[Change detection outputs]
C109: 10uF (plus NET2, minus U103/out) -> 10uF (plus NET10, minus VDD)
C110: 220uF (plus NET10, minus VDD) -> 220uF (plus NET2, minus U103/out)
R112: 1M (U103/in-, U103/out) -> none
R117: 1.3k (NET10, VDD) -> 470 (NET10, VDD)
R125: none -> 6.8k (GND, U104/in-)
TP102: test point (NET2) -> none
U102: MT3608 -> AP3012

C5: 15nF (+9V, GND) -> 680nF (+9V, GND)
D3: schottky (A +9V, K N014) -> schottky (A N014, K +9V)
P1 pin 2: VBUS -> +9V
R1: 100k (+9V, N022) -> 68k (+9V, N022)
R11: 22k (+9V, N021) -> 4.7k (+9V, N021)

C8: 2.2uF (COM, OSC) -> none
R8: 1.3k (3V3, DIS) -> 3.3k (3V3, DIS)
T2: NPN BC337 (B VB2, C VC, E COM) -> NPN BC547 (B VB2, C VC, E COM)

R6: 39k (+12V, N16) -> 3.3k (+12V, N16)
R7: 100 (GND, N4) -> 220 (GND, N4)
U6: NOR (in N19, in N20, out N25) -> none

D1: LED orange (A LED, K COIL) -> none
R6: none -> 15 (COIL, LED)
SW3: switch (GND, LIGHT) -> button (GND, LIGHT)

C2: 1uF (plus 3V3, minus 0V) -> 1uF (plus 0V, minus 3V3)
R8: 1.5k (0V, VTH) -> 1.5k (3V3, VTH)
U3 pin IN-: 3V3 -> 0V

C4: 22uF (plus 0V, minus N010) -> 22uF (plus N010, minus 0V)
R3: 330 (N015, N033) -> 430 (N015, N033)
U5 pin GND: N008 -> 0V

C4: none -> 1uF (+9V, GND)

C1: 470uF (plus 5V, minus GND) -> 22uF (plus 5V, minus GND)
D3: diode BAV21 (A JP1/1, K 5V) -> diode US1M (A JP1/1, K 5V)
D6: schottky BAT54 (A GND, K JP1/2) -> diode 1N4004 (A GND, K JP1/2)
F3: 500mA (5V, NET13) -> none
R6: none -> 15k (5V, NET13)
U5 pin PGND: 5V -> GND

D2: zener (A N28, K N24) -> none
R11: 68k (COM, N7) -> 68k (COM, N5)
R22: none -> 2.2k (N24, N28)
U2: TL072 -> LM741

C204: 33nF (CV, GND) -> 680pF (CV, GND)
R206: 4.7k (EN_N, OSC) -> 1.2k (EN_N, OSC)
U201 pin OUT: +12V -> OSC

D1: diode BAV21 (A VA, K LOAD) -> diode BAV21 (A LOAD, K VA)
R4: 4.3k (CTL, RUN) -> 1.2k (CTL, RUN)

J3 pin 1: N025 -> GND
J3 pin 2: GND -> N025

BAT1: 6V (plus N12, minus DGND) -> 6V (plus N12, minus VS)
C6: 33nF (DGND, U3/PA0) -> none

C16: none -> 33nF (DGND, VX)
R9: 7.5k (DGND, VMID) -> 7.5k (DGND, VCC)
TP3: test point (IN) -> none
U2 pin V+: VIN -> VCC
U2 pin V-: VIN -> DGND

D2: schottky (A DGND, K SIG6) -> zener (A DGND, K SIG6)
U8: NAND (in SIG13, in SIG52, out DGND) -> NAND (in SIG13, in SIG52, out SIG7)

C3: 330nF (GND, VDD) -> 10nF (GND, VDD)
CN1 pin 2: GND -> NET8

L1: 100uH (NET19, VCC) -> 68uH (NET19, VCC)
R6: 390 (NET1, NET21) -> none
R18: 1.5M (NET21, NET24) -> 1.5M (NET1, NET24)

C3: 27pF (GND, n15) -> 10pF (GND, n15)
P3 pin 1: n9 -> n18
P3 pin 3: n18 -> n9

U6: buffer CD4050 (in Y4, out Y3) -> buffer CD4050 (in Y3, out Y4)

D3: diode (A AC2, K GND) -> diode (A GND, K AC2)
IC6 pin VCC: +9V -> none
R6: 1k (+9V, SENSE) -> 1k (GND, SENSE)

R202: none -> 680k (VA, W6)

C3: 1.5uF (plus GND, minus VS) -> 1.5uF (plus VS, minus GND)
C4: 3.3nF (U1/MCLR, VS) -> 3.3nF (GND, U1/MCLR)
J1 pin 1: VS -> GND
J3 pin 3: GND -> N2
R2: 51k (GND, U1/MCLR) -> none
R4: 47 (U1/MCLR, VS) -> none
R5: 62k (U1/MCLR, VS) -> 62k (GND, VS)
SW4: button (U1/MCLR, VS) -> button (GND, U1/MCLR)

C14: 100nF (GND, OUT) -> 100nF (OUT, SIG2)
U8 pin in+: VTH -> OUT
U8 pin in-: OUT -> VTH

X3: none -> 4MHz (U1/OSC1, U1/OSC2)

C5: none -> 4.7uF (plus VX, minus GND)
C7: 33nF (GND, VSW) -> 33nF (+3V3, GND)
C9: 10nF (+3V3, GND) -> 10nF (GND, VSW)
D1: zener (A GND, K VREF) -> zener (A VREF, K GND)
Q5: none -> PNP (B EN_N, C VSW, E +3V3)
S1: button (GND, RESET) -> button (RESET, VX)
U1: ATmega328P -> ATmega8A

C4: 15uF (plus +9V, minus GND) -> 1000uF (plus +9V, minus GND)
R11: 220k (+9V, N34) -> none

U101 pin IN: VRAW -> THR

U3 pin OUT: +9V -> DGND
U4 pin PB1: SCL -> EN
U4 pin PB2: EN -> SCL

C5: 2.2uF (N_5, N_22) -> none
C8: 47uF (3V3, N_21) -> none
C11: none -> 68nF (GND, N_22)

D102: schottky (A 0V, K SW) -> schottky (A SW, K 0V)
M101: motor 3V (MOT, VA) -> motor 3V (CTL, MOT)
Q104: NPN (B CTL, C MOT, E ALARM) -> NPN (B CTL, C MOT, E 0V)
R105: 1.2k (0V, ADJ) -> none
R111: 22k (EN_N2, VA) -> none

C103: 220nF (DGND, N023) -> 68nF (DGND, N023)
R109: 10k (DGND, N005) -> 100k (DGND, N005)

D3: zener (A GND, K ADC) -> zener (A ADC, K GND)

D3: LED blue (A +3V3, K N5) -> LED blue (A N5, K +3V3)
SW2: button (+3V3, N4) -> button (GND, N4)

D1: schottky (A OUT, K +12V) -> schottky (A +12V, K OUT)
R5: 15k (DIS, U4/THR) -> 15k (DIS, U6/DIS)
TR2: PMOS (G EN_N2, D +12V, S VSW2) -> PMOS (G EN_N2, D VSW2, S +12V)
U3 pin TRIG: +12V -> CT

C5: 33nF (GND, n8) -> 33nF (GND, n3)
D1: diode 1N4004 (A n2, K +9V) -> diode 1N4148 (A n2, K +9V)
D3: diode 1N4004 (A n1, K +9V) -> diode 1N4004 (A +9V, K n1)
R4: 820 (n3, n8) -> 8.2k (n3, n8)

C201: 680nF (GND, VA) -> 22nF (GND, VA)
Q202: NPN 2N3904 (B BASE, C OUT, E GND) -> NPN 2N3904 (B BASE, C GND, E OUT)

Exercise details. Reproduce only the lines above, starting at the line with "S1: button (GND, RESET) -> button (RESET, VX)" and ending at the line with "C5: 2.2uF (N_5, N_22) -> none", exactly as written.

Problem solution.
S1: button (GND, RESET) -> button (RESET, VX)
U1: ATmega328P -> ATmega8A

C4: 15uF (plus +9V, minus GND) -> 1000uF (plus +9V, minus GND)
R11: 220k (+9V, N34) -> none

U101 pin IN: VRAW -> THR

U3 pin OUT: +9V -> DGND
U4 pin PB1: SCL -> EN
U4 pin PB2: EN -> SCL

C5: 2.2uF (N_5, N_22) -> none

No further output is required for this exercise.